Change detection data

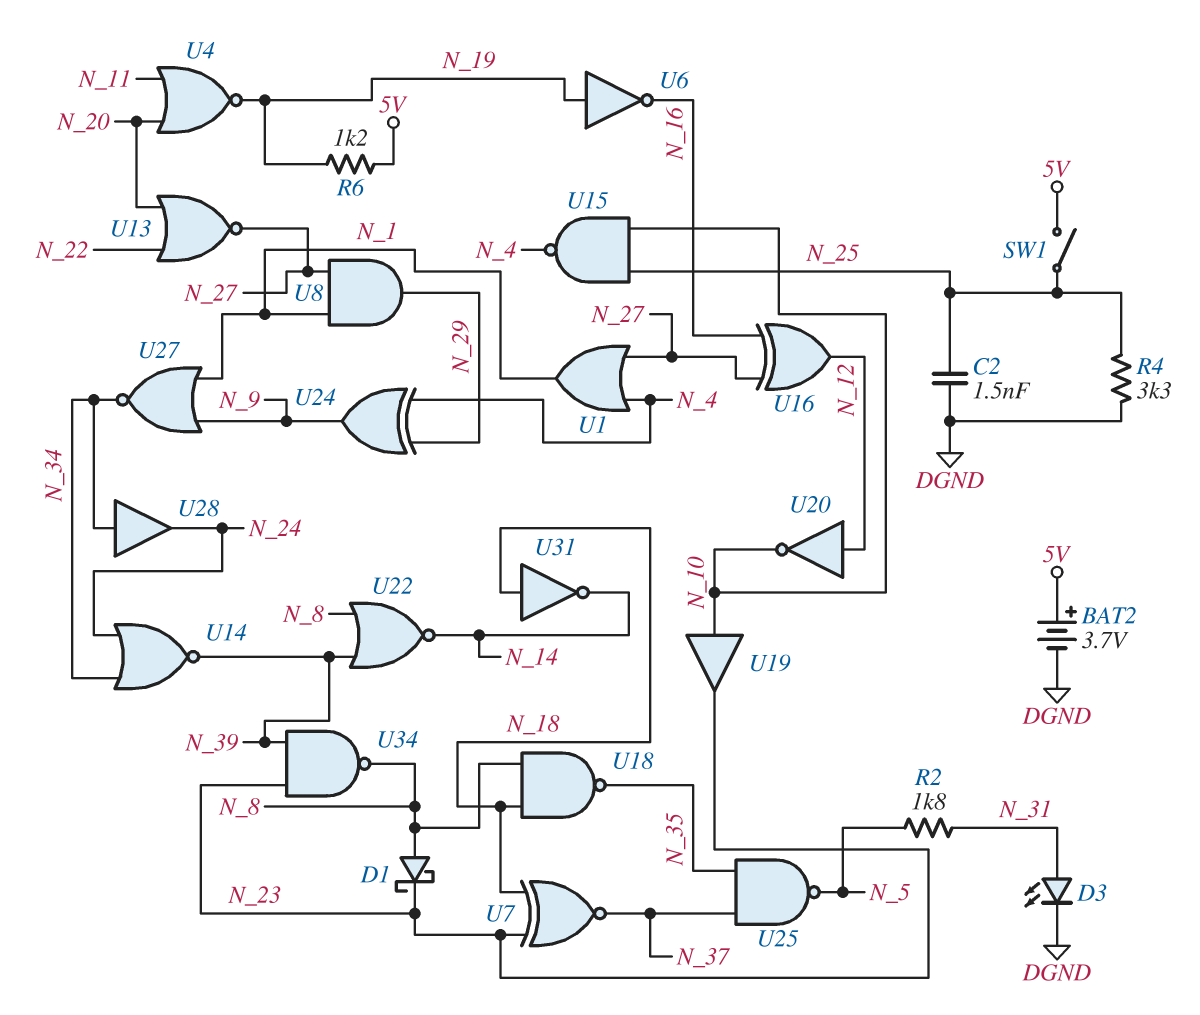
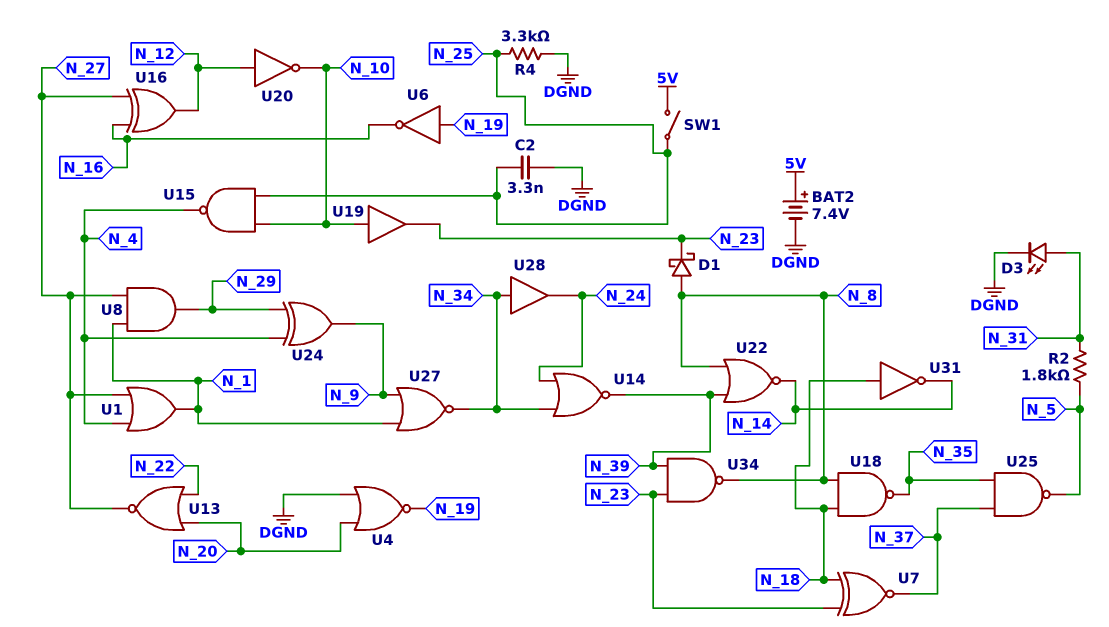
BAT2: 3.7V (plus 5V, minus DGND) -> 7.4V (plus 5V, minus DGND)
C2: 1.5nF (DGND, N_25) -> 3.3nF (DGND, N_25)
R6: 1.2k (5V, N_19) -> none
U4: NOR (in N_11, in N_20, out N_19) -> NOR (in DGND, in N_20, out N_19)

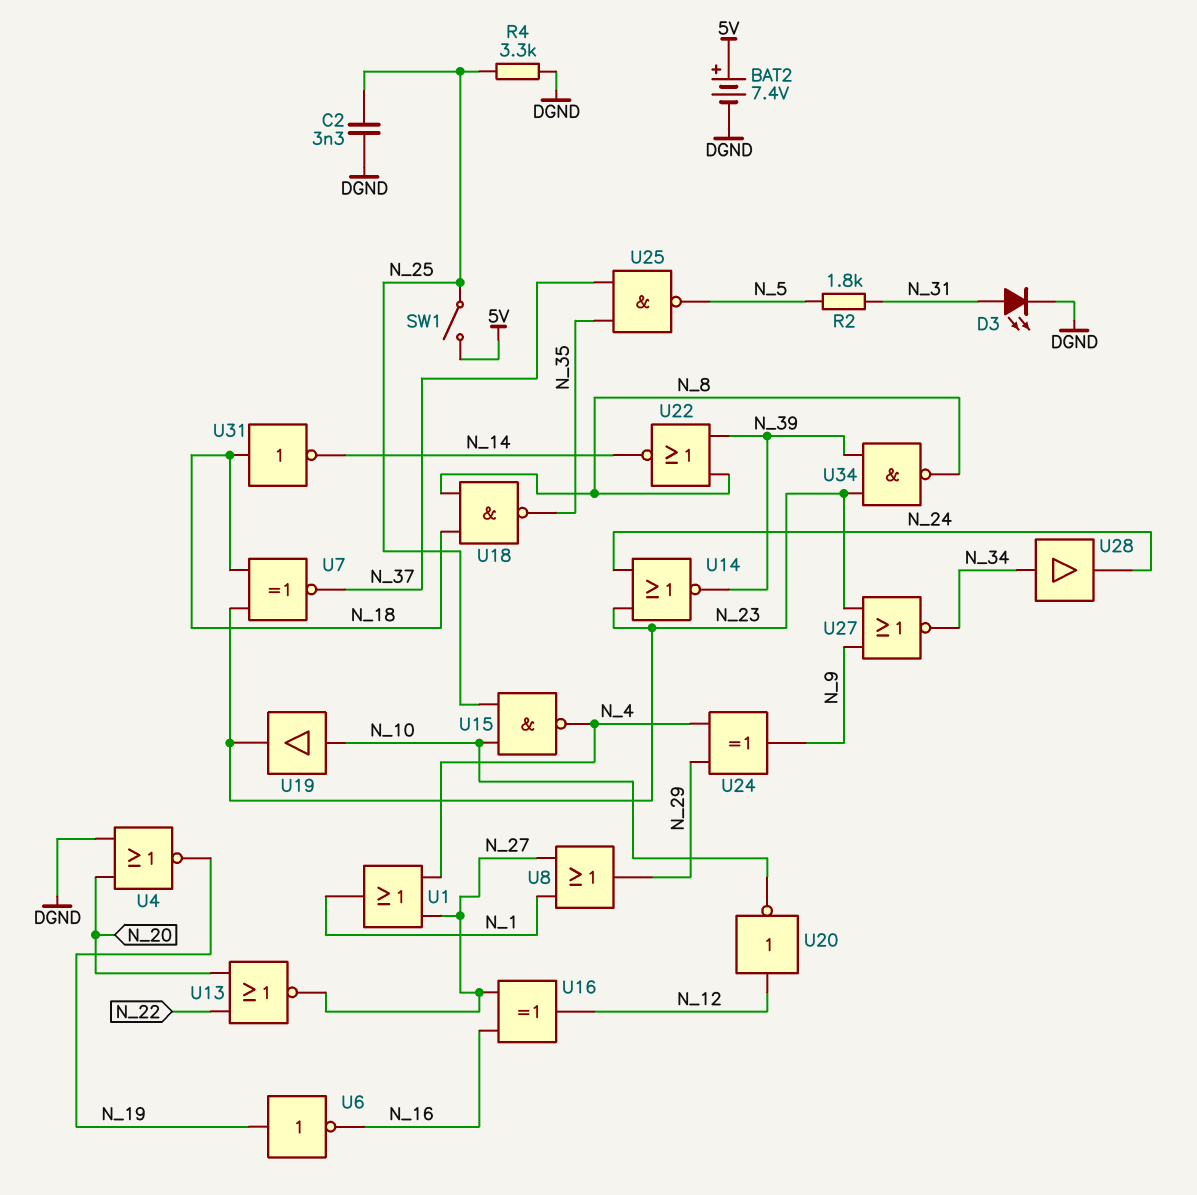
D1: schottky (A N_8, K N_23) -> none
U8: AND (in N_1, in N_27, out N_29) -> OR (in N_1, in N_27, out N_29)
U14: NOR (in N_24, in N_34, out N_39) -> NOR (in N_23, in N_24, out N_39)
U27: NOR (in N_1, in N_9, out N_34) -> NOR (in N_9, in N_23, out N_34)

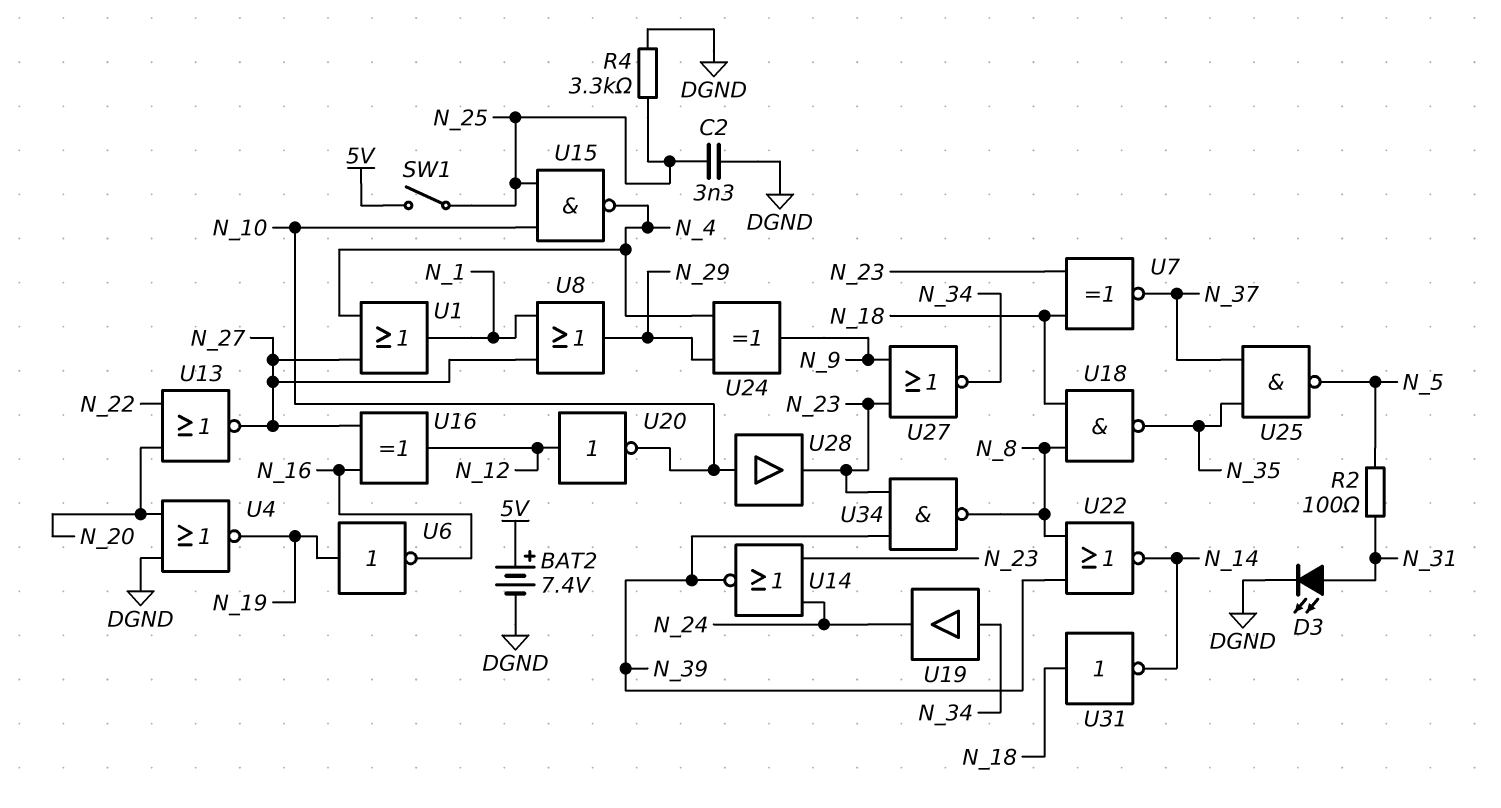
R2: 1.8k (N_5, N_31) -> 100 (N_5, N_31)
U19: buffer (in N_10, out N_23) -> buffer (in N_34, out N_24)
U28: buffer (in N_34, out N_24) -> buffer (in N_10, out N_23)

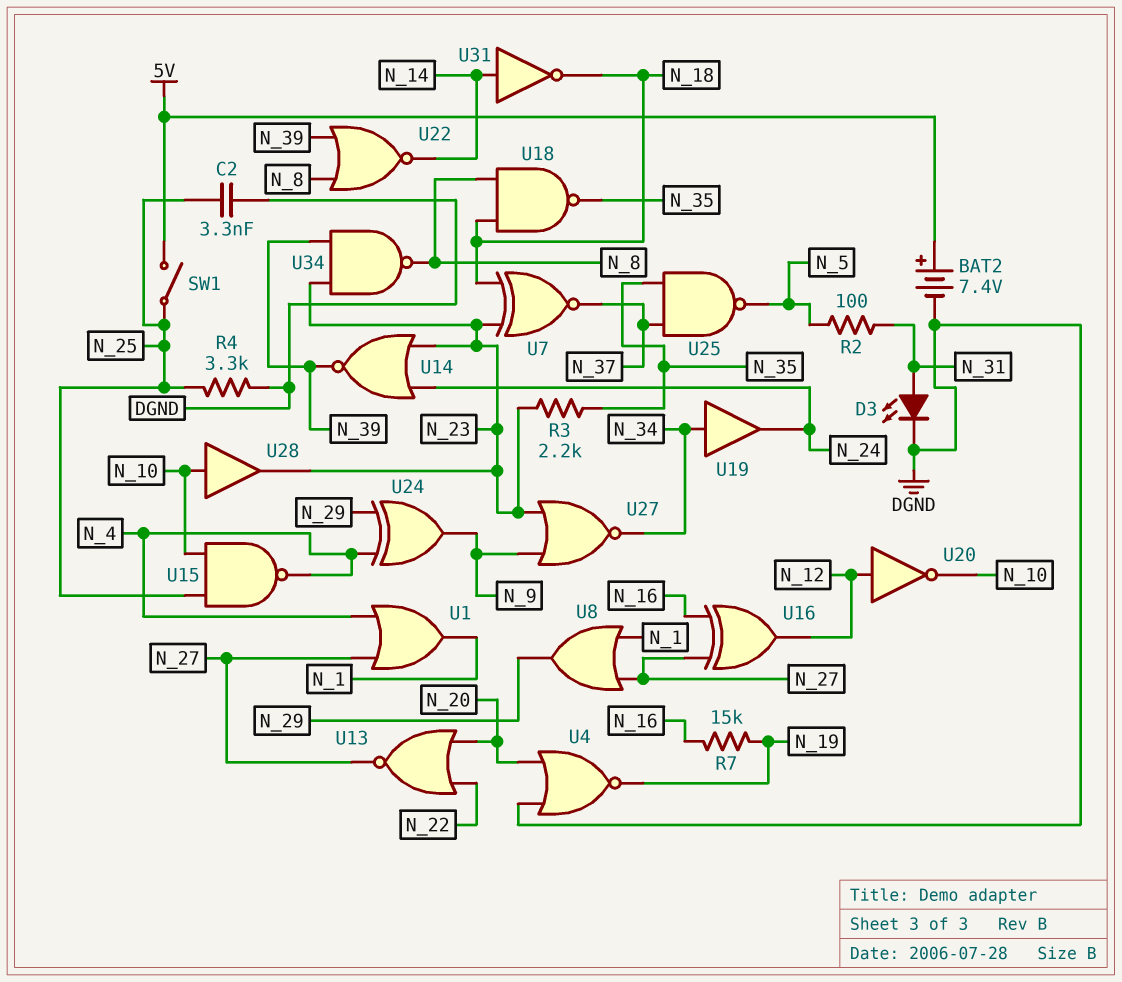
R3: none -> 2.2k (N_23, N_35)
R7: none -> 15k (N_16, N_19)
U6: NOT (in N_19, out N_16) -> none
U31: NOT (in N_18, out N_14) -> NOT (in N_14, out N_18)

* * *

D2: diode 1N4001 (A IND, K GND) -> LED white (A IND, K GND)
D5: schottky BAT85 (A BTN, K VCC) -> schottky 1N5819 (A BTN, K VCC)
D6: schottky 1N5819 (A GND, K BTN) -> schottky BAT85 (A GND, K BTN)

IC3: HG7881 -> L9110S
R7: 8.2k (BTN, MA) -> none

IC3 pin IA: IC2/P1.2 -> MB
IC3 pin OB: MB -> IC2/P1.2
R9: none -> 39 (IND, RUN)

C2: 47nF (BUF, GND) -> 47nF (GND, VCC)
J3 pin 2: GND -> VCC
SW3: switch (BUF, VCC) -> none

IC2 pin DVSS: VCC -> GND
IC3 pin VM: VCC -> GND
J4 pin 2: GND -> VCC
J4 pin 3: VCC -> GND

...

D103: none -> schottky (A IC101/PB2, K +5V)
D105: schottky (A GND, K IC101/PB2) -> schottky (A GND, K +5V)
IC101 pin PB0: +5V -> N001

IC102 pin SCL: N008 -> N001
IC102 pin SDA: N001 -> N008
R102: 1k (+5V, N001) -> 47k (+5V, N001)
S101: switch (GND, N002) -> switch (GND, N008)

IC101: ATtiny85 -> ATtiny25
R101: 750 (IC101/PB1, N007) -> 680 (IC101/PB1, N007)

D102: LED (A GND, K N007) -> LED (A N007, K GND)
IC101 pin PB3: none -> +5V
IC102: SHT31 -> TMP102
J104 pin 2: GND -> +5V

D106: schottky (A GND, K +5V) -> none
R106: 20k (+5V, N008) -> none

The problem:
Look above for the line with "D1: schottky (A N_8, K N_23) -> none" and the line with "U28: buffer (in"; set down those two lines and all lines between them exactly, without pictures and without anything else.

Finished task:
D1: schottky (A N_8, K N_23) -> none
U8: AND (in N_1, in N_27, out N_29) -> OR (in N_1, in N_27, out N_29)
U14: NOR (in N_24, in N_34, out N_39) -> NOR (in N_23, in N_24, out N_39)
U27: NOR (in N_1, in N_9, out N_34) -> NOR (in N_9, in N_23, out N_34)

R2: 1.8k (N_5, N_31) -> 100 (N_5, N_31)
U19: buffer (in N_10, out N_23) -> buffer (in N_34, out N_24)
U28: buffer (in N_34, out N_24) -> buffer (in N_10, out N_23)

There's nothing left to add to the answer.